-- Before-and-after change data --
************

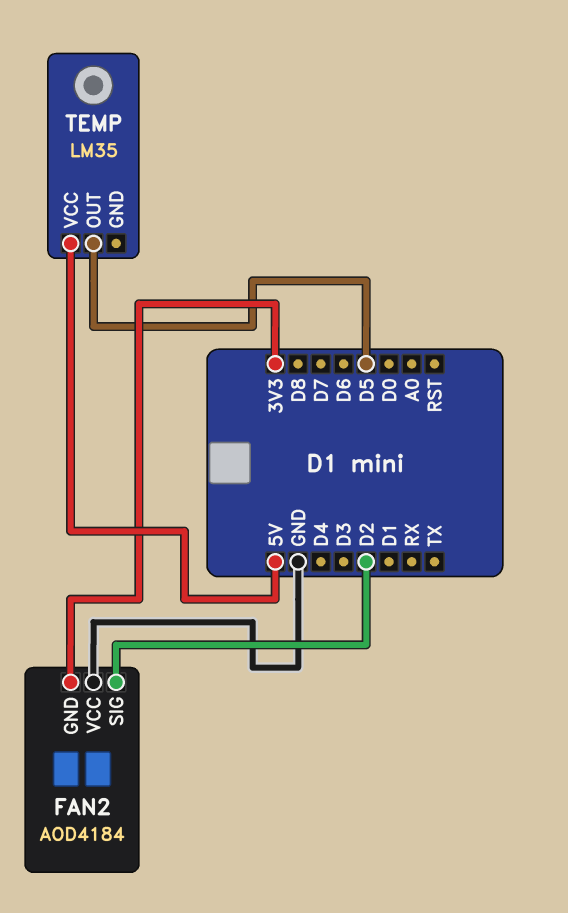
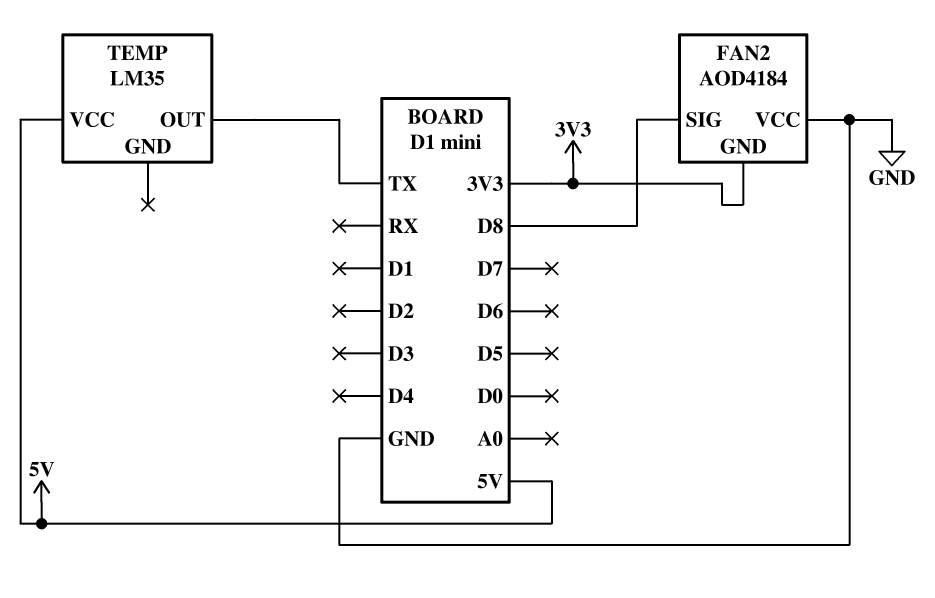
FAN2 pin SIG: D2 -> D8
TEMP pin OUT: D5 -> TX

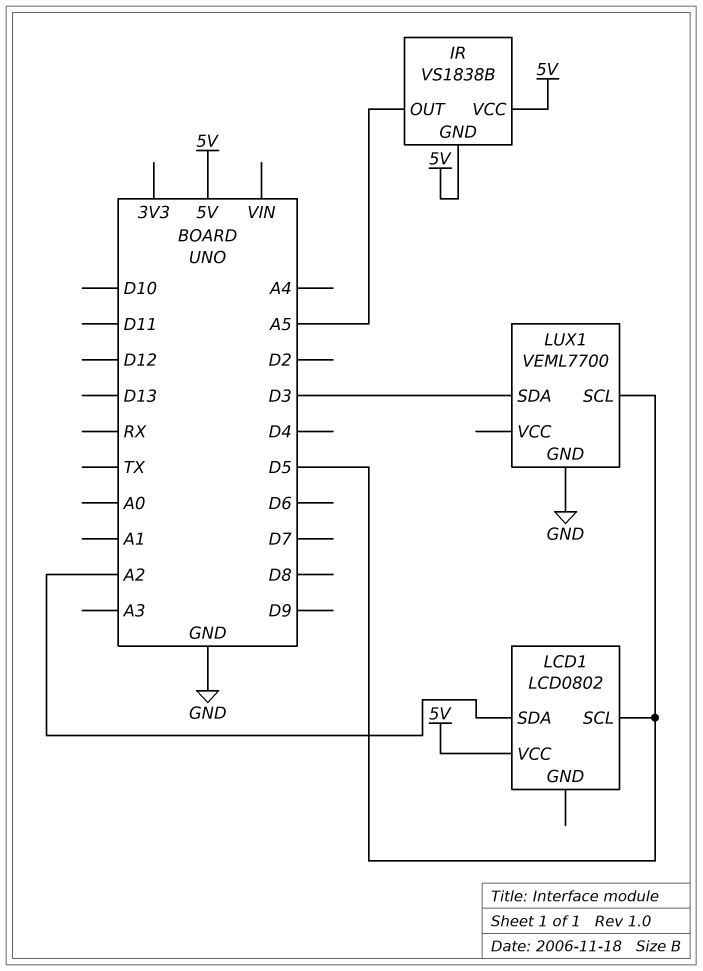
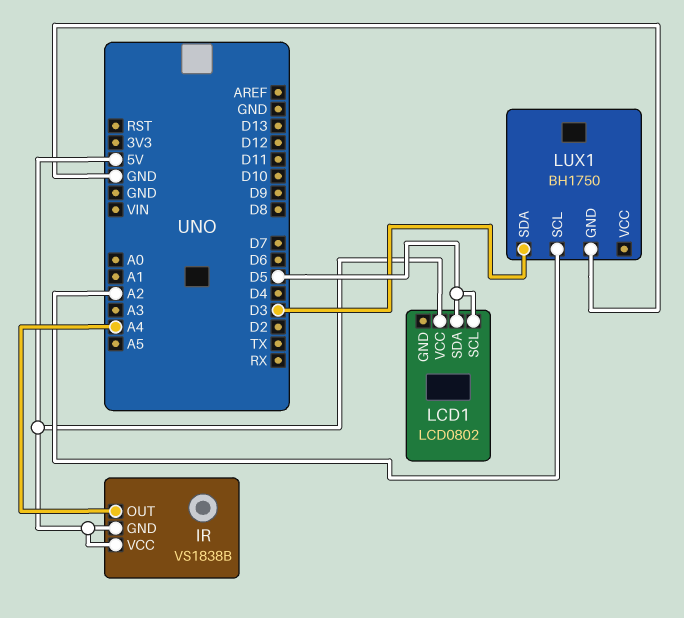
IR pin OUT: A5 -> A4
LCD1 pin SDA: A2 -> D5
LUX1: VEML7700 -> BH1750
LUX1 pin SCL: D5 -> A2

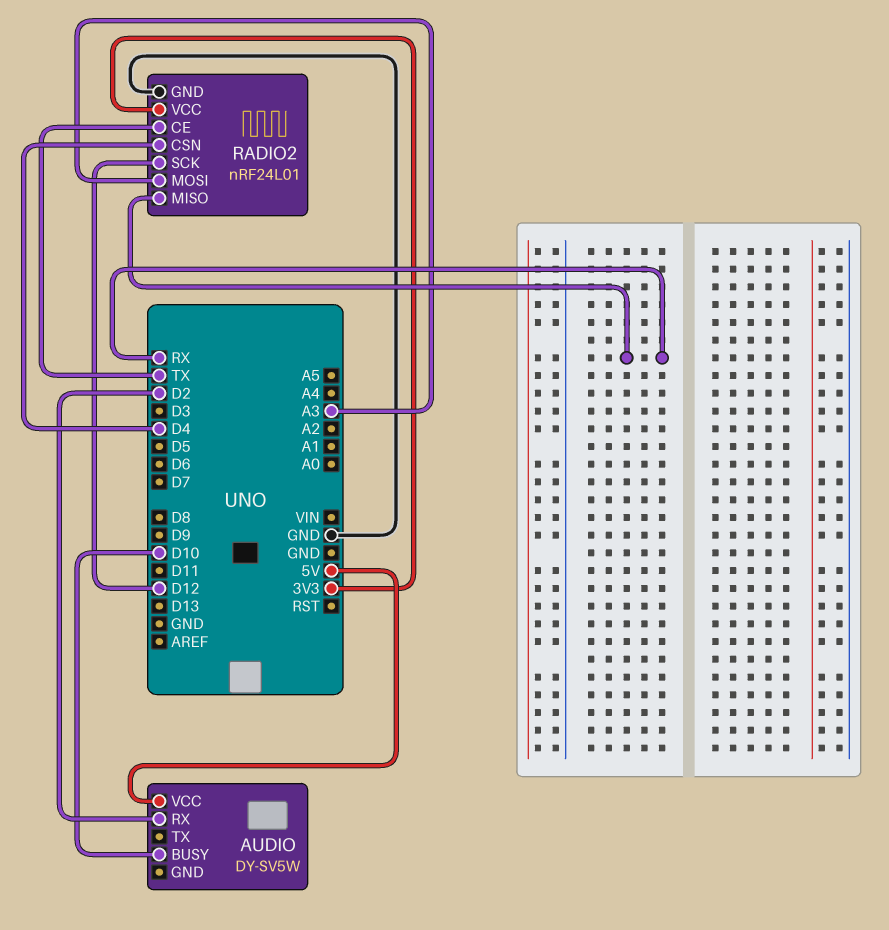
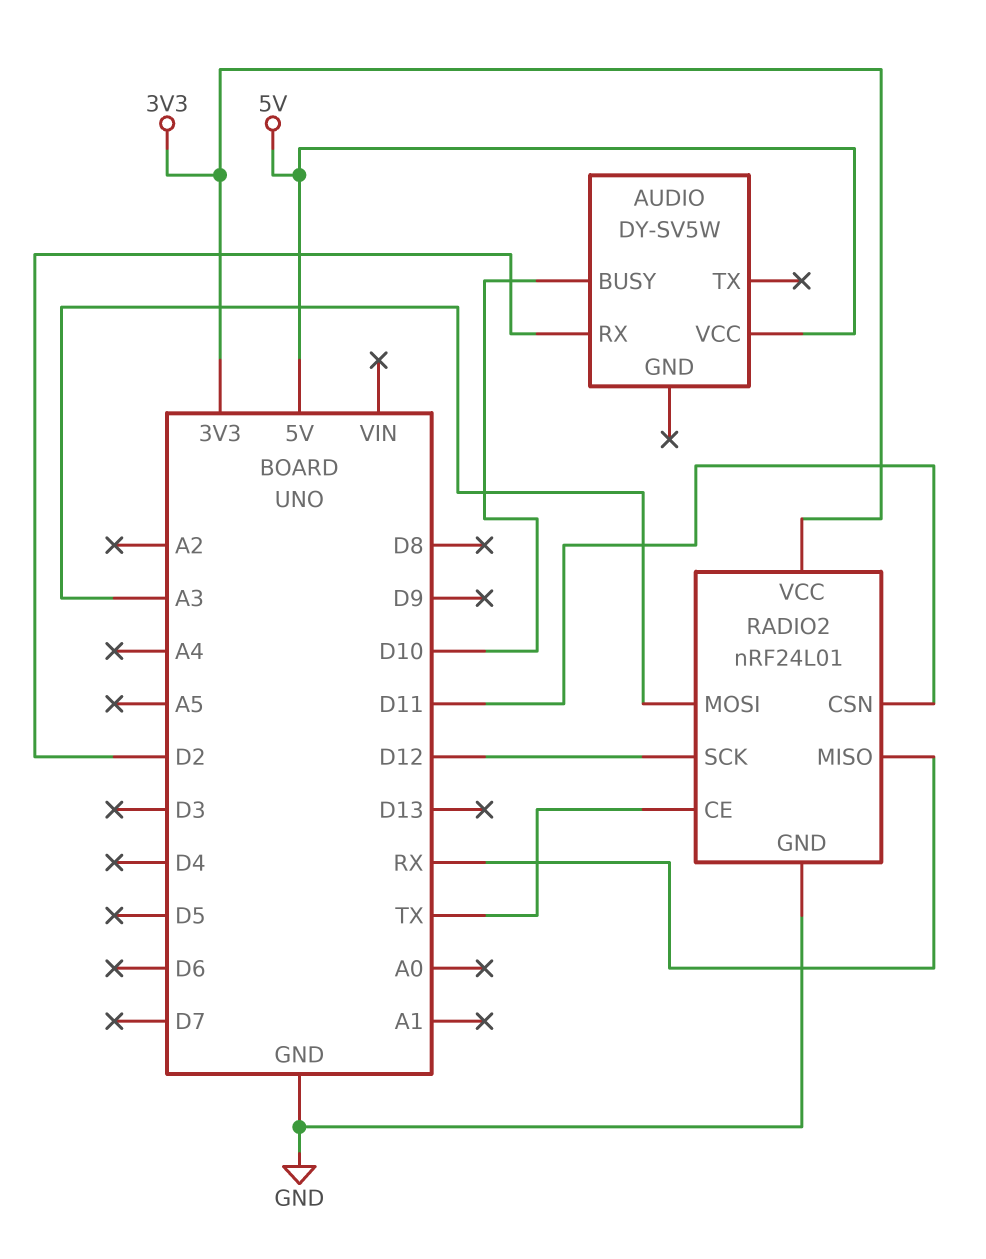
RADIO2 pin CSN: D4 -> D11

************

-- Requirement --
Skip the pictures and transcribe the rest of the records exactly.

-- Task answer --
FAN2 pin SIG: D2 -> D8
TEMP pin OUT: D5 -> TX

IR pin OUT: A5 -> A4
LCD1 pin SDA: A2 -> D5
LUX1: VEML7700 -> BH1750
LUX1 pin SCL: D5 -> A2

RADIO2 pin CSN: D4 -> D11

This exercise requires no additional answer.